◆ **EXERCISE REQUIREMENTS**: Pull out every line of the entries below that contains the string "instrumentName", and list them. Matching is case-sensitive.

◆ **RECORDS TO PROCESS**:
^^^^

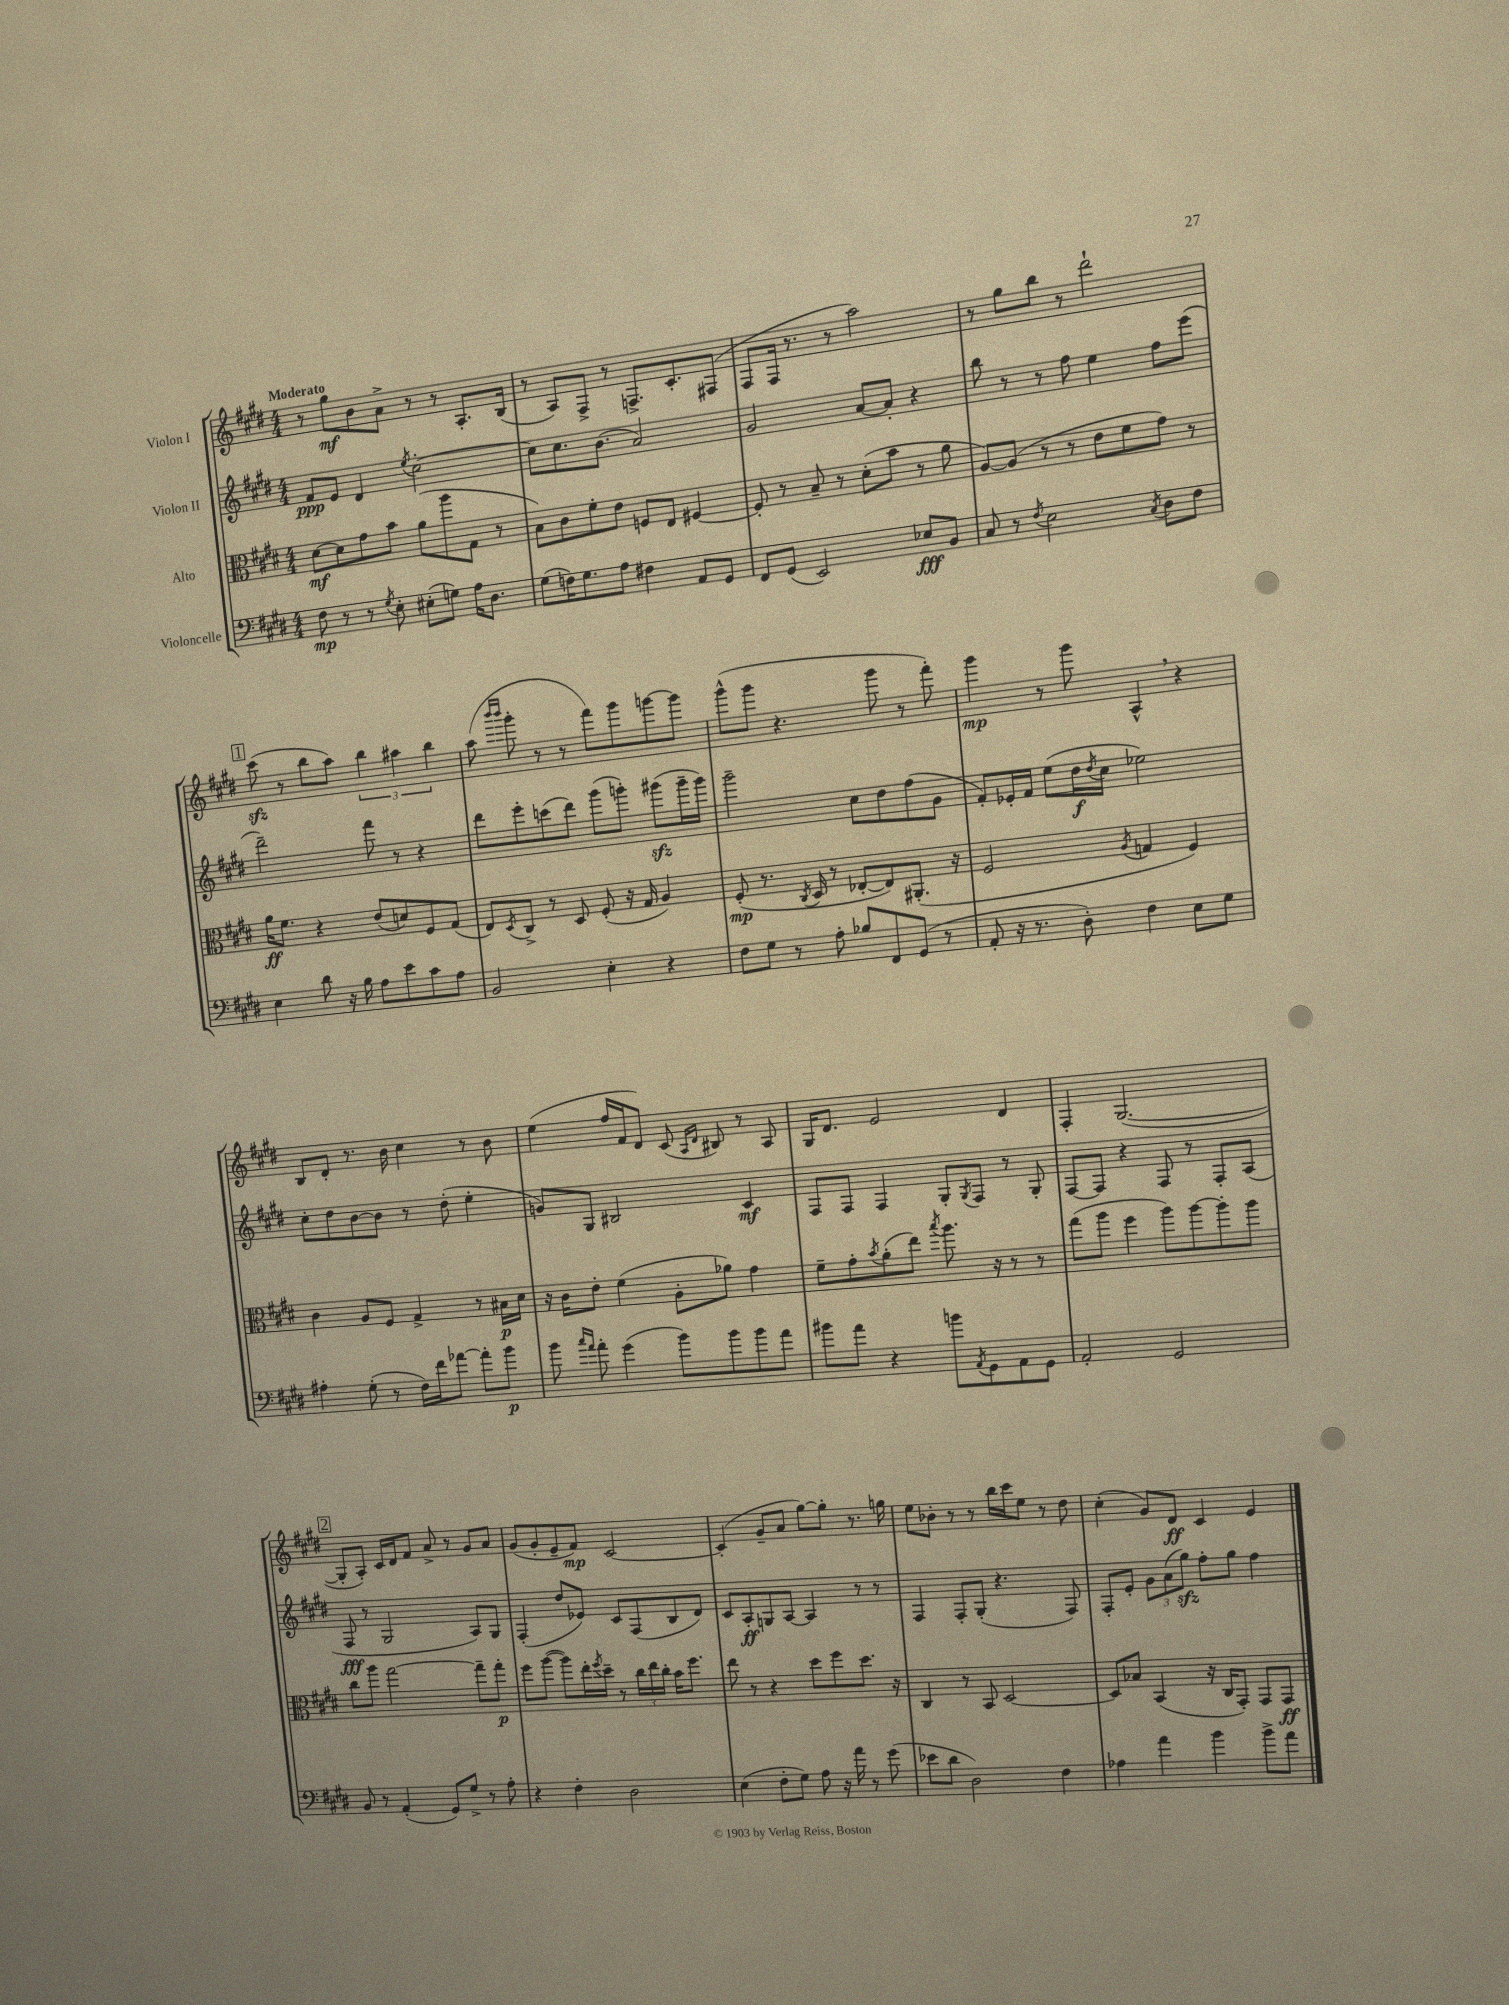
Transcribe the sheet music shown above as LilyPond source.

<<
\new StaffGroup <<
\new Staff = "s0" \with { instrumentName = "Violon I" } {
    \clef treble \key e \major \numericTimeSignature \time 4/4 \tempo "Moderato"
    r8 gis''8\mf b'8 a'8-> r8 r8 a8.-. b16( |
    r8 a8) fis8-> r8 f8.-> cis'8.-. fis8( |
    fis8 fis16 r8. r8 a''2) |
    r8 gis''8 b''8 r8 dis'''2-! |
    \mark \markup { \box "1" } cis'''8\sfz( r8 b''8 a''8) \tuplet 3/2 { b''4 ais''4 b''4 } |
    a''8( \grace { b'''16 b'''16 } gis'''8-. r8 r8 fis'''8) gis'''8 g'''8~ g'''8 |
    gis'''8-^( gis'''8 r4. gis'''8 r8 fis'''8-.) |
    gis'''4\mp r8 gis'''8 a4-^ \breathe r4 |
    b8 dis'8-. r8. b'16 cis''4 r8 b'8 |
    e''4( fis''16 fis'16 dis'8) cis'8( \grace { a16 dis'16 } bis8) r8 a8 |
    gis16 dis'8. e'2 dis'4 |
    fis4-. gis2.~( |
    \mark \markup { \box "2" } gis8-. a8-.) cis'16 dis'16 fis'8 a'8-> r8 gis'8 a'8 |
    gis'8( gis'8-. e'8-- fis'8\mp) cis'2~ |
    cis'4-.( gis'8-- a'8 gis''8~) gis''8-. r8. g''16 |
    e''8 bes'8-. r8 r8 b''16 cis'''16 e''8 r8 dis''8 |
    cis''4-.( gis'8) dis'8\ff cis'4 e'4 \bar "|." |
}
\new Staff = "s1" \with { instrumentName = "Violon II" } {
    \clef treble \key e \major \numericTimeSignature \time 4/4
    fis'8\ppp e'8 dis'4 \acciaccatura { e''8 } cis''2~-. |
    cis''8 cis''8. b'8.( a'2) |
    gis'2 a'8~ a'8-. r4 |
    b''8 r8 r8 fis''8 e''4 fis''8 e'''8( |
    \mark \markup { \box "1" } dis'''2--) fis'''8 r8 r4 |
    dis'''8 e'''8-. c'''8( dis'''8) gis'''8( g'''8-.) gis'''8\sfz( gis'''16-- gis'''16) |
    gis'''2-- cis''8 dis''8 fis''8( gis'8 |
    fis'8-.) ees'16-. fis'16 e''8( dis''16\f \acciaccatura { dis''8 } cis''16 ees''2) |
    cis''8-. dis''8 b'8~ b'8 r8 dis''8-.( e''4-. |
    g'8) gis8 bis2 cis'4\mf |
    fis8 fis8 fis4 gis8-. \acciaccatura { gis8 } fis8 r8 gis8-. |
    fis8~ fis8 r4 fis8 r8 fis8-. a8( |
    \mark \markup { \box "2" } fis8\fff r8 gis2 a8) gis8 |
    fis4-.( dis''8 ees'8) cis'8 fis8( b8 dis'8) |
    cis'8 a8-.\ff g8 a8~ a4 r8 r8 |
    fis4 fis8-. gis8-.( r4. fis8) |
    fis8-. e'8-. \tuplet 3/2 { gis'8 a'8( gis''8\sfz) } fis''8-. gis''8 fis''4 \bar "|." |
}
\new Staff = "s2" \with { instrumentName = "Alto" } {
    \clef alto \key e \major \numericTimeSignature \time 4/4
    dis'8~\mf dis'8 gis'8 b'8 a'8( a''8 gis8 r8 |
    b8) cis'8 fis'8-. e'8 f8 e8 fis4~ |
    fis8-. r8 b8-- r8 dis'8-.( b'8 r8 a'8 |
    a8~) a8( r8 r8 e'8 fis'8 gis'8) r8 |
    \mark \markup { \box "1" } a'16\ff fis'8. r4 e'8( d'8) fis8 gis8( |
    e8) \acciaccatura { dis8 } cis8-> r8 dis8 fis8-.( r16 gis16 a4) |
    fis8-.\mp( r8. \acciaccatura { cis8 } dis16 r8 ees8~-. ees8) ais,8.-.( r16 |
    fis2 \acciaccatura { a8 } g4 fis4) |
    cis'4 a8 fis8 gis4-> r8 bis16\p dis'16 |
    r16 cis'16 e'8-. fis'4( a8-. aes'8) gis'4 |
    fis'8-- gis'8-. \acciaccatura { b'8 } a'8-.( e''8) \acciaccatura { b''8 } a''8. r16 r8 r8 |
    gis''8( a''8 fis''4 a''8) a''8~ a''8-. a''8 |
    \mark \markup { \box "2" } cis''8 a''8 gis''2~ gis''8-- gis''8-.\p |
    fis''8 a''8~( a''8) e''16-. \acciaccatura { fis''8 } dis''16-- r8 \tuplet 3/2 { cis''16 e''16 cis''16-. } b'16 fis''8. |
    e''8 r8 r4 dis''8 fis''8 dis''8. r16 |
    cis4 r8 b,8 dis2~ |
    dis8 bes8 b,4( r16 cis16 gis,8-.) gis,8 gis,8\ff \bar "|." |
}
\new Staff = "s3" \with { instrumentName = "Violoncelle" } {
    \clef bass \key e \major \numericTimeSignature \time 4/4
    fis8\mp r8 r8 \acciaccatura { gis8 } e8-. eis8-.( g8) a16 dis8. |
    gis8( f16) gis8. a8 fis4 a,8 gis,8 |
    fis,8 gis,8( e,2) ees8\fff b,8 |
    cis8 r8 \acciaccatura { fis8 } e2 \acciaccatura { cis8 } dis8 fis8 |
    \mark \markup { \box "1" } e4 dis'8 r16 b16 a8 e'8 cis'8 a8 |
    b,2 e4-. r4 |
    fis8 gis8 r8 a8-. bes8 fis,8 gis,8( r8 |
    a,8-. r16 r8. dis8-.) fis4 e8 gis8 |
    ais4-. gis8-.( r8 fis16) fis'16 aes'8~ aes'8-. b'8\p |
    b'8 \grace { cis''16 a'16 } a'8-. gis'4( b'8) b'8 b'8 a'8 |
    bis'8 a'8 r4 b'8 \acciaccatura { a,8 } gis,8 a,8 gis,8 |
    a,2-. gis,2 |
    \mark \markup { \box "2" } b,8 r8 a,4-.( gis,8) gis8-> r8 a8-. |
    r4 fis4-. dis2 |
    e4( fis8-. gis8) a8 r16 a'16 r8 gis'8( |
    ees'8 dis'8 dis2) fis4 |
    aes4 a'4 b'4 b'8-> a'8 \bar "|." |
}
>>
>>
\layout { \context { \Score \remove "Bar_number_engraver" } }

^^^^

◆ **EXPECTED ANSWER**:
\new Staff = "s0" \with { instrumentName = "Violon I" } {
\new Staff = "s1" \with { instrumentName = "Violon II" } {
\new Staff = "s2" \with { instrumentName = "Alto" } {
\new Staff = "s3" \with { instrumentName = "Violoncelle" } {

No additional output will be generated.